Collected data
═══
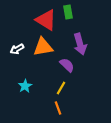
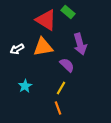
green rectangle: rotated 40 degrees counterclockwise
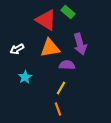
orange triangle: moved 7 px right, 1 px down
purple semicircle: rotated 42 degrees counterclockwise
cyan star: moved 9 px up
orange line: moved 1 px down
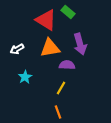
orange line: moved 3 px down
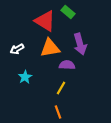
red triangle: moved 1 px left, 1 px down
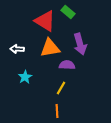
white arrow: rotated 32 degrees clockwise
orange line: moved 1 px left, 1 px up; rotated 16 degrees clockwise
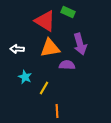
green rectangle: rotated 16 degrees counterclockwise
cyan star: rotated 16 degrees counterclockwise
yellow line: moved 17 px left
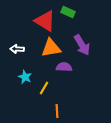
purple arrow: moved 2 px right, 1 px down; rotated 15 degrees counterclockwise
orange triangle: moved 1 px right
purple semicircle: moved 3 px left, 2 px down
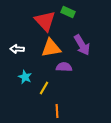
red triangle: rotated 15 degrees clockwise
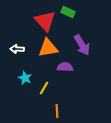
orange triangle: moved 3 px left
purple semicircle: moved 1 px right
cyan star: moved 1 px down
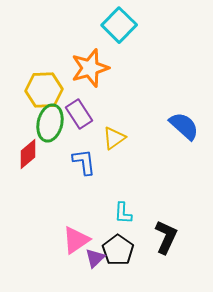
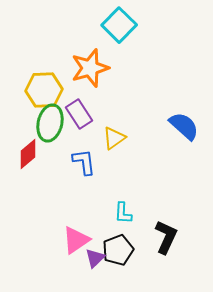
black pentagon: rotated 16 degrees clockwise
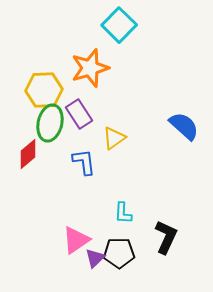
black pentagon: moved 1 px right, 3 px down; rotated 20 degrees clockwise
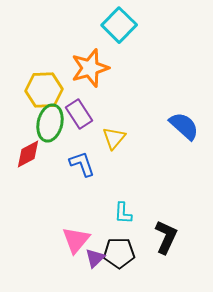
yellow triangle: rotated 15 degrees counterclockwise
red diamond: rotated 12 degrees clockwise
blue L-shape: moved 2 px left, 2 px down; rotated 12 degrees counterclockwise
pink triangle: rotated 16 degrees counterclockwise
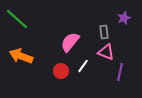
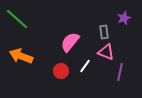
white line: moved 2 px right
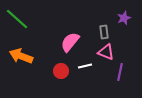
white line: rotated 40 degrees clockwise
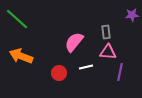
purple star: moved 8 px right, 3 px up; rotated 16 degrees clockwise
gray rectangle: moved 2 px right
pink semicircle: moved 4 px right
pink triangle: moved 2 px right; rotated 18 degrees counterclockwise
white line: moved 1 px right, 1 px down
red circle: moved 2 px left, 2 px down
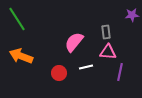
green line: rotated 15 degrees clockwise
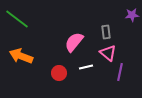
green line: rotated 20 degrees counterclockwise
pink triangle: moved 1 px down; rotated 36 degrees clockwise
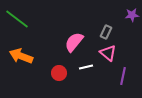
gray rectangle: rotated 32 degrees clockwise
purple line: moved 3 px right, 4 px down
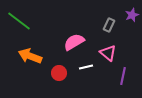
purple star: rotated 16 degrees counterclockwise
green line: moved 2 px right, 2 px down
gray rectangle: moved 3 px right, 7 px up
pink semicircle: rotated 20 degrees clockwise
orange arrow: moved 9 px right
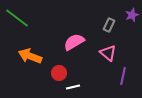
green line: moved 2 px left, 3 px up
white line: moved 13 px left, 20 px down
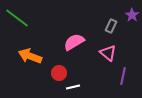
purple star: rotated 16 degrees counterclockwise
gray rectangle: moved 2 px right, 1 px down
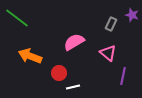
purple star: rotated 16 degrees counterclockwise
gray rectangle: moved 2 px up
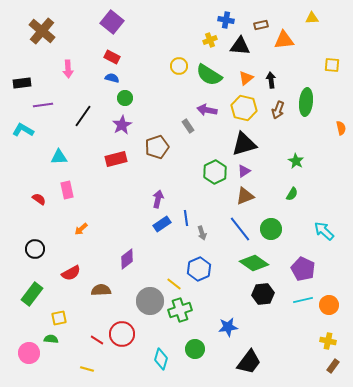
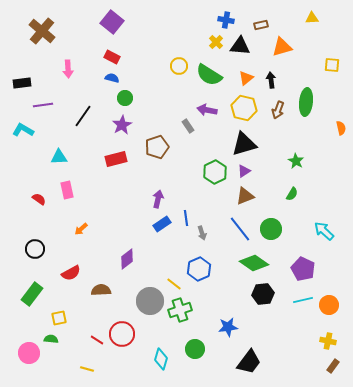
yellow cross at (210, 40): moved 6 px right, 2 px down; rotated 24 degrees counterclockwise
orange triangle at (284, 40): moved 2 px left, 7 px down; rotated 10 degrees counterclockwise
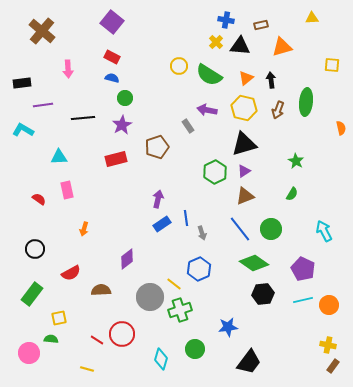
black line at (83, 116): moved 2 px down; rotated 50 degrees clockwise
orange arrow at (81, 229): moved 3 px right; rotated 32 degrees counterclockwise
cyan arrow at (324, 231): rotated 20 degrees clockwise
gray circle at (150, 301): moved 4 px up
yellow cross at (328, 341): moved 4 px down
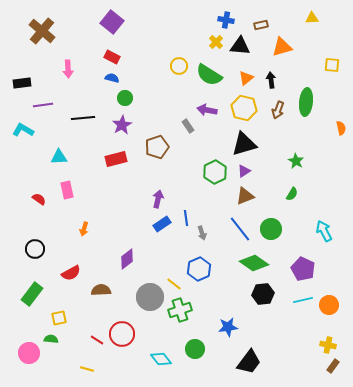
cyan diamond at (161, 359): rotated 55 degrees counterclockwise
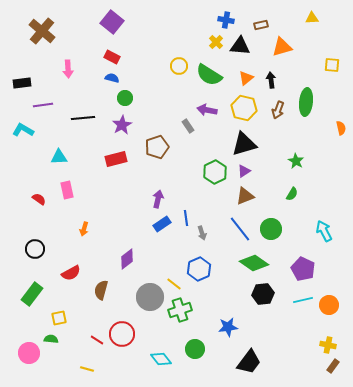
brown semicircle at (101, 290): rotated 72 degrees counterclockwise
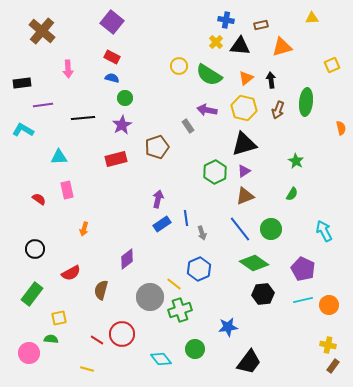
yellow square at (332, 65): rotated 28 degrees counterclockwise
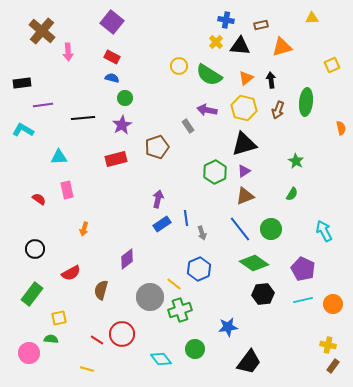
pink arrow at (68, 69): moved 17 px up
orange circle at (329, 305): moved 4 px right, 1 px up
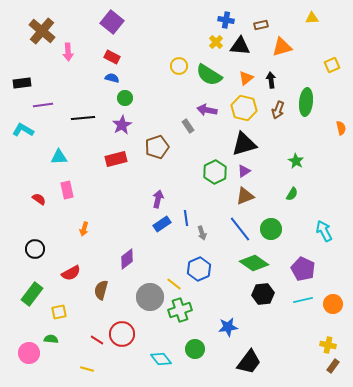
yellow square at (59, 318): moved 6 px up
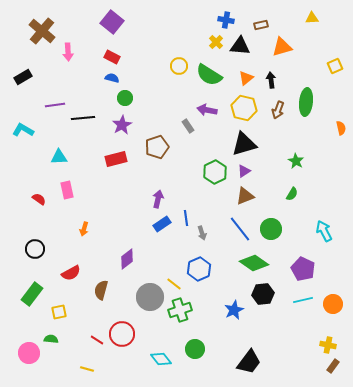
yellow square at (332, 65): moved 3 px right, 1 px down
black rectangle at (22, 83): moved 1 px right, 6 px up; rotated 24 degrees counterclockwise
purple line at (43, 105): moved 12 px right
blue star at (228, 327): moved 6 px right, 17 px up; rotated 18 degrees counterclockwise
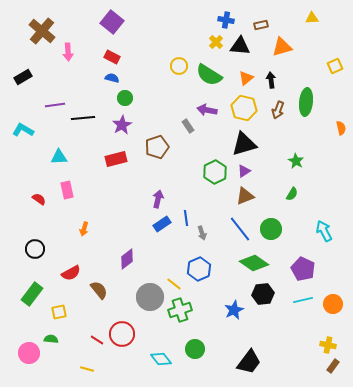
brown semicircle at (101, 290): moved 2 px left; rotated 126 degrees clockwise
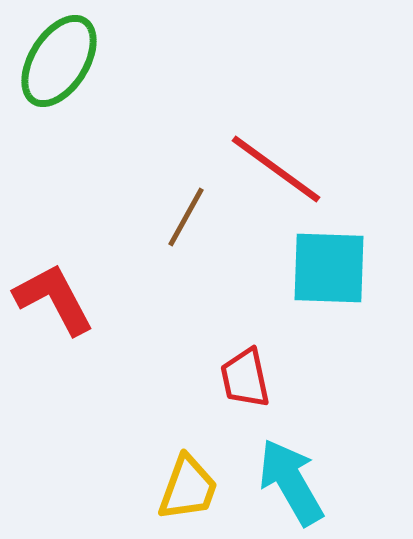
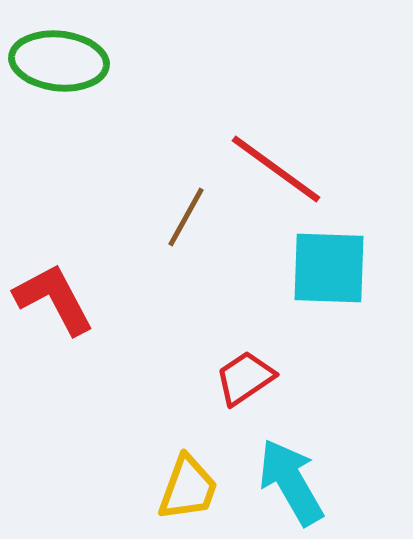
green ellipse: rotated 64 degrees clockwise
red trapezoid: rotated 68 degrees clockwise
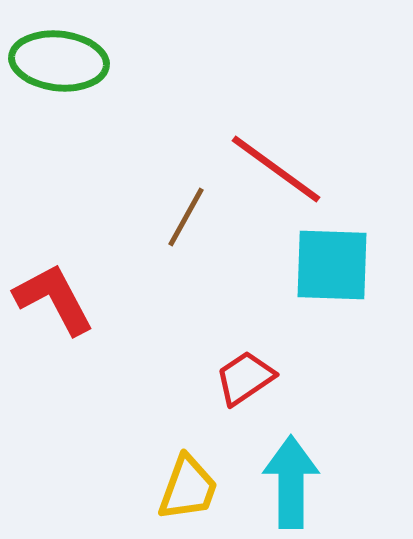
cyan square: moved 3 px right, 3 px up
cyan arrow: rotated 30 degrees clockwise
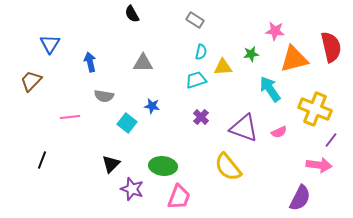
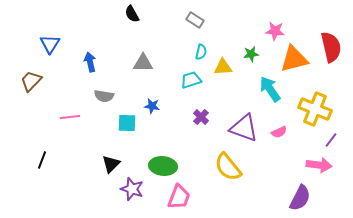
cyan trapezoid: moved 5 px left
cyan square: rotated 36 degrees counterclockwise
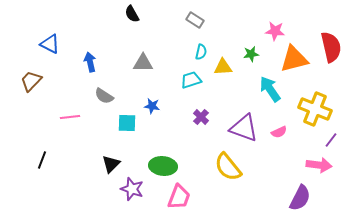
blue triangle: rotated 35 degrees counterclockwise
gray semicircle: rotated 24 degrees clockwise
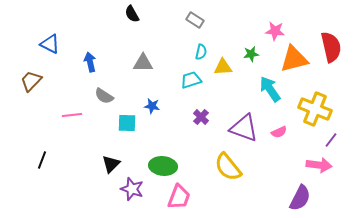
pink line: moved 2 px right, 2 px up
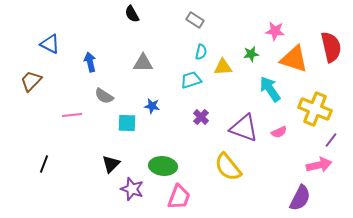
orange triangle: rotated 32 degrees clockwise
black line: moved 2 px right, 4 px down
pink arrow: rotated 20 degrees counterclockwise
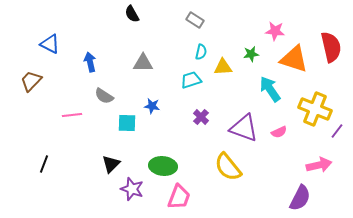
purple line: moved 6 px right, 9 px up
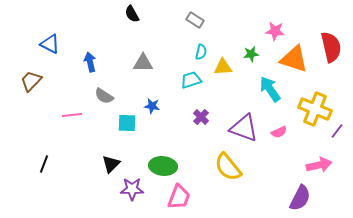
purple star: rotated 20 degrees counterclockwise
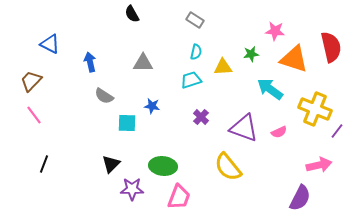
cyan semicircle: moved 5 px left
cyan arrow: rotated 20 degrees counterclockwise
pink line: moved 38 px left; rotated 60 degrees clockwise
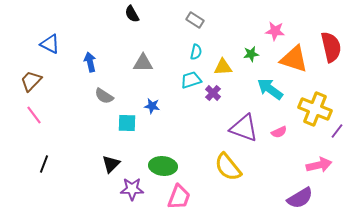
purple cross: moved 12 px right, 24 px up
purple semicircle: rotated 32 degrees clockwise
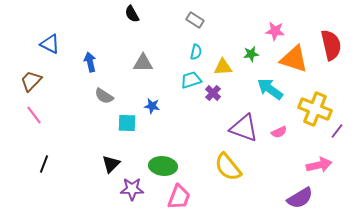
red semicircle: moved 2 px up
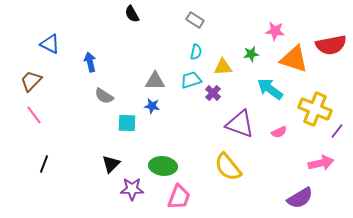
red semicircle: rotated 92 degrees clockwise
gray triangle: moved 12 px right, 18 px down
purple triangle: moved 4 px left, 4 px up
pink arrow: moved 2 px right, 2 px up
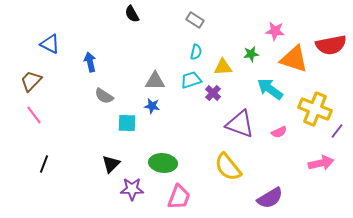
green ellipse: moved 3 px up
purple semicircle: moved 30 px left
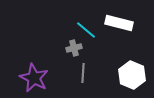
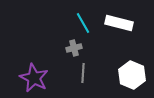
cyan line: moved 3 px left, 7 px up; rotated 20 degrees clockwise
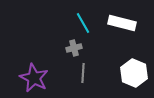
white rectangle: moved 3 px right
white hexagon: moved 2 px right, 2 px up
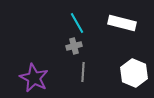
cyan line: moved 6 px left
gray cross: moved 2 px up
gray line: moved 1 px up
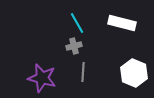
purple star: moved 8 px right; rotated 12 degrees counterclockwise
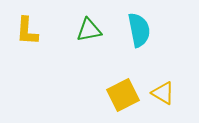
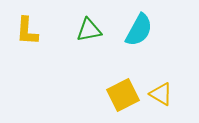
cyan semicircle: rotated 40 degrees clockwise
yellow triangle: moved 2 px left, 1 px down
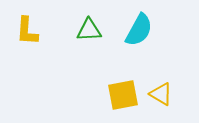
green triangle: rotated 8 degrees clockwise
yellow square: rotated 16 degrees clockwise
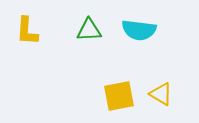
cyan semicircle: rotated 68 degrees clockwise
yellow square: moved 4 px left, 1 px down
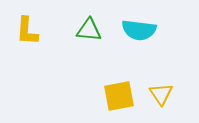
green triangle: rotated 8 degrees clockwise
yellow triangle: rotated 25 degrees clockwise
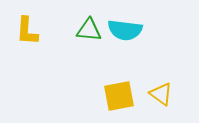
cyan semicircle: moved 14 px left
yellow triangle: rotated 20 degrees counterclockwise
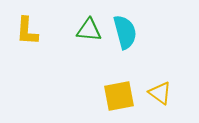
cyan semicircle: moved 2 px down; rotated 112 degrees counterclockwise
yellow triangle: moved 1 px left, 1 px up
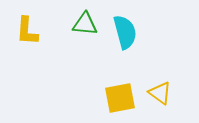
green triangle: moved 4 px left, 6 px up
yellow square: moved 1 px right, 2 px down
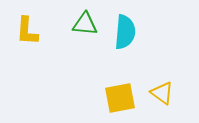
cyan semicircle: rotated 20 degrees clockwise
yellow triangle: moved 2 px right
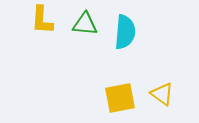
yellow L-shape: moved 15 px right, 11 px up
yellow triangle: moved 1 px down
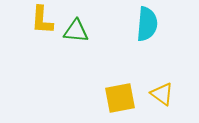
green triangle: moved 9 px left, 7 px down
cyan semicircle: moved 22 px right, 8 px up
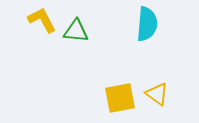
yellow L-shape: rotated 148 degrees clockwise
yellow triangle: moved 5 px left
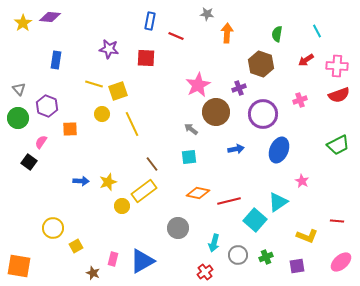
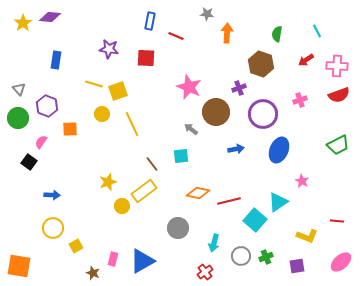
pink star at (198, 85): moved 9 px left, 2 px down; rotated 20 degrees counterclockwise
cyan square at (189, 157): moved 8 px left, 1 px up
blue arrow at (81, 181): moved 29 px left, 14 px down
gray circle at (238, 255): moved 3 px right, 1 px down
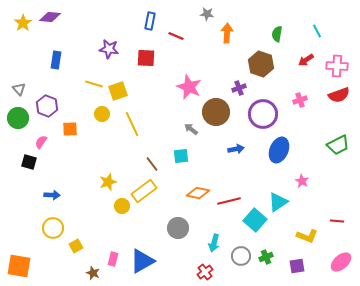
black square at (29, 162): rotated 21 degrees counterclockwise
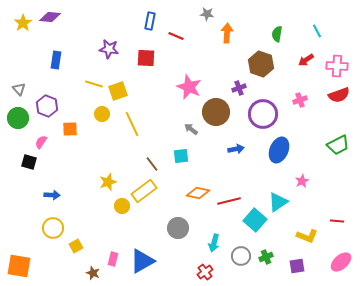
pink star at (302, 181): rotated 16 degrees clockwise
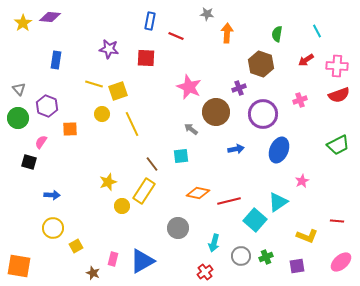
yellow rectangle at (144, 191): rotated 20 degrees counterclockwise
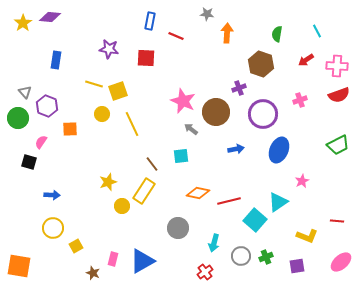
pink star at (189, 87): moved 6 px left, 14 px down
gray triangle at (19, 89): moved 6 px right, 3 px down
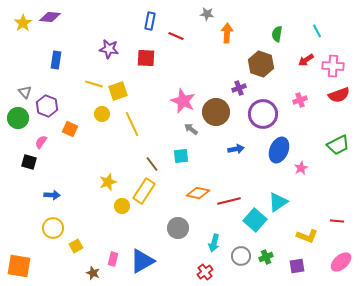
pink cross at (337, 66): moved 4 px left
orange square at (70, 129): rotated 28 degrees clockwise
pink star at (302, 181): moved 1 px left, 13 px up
═══
• _What is needed_:
Recast the lines of the records, starting at the one containing "cyan trapezoid: moved 5 px left" and ending at the one containing "yellow triangle: rotated 25 degrees clockwise", as a Markdown table with a Row column holding the row number and a Line column holding the line, leaving out blank lines. Omit the pictures from the answer.

• _Answer_:
| Row | Line |
|---|---|
| 1 | cyan trapezoid: moved 5 px left |
| 2 | cyan square: rotated 36 degrees counterclockwise |
| 3 | blue triangle: rotated 35 degrees counterclockwise |
| 4 | gray semicircle: rotated 24 degrees clockwise |
| 5 | pink line: moved 2 px right, 2 px up |
| 6 | orange triangle: rotated 32 degrees clockwise |
| 7 | black line: moved 2 px right, 4 px down |
| 8 | pink arrow: rotated 20 degrees counterclockwise |
| 9 | purple line: moved 6 px right, 9 px up |
| 10 | purple star: rotated 20 degrees counterclockwise |
| 11 | cyan semicircle: moved 5 px left |
| 12 | cyan arrow: rotated 20 degrees counterclockwise |
| 13 | pink line: moved 38 px left; rotated 60 degrees clockwise |
| 14 | purple cross: moved 12 px right, 24 px up |
| 15 | purple semicircle: rotated 32 degrees clockwise |
| 16 | red semicircle: moved 2 px up |
| 17 | red semicircle: rotated 92 degrees clockwise |
| 18 | gray triangle: moved 12 px right, 18 px down |
| 19 | purple triangle: moved 4 px left, 4 px up |
| 20 | pink arrow: moved 2 px right, 2 px up |
| 21 | green ellipse: moved 3 px up |
| 22 | purple semicircle: moved 30 px left |
| 23 | cyan line: moved 3 px left, 7 px up; rotated 20 degrees clockwise |
| 24 | white rectangle: moved 3 px right |
| 25 | white hexagon: moved 2 px right, 2 px up |
| 26 | cyan line: moved 6 px left |
| 27 | gray cross: moved 2 px up |
| 28 | gray line: moved 1 px up |
| 29 | purple star: moved 8 px right; rotated 12 degrees counterclockwise |
| 30 | cyan semicircle: rotated 40 degrees clockwise |
| 31 | yellow triangle: moved 2 px left, 1 px down |
| 32 | green triangle: rotated 8 degrees clockwise |
| 33 | yellow square: rotated 16 degrees clockwise |
| 34 | cyan semicircle: rotated 68 degrees clockwise |
| 35 | yellow square: moved 4 px left, 1 px down |
| 36 | green triangle: rotated 8 degrees clockwise |
| 37 | yellow triangle: rotated 25 degrees clockwise |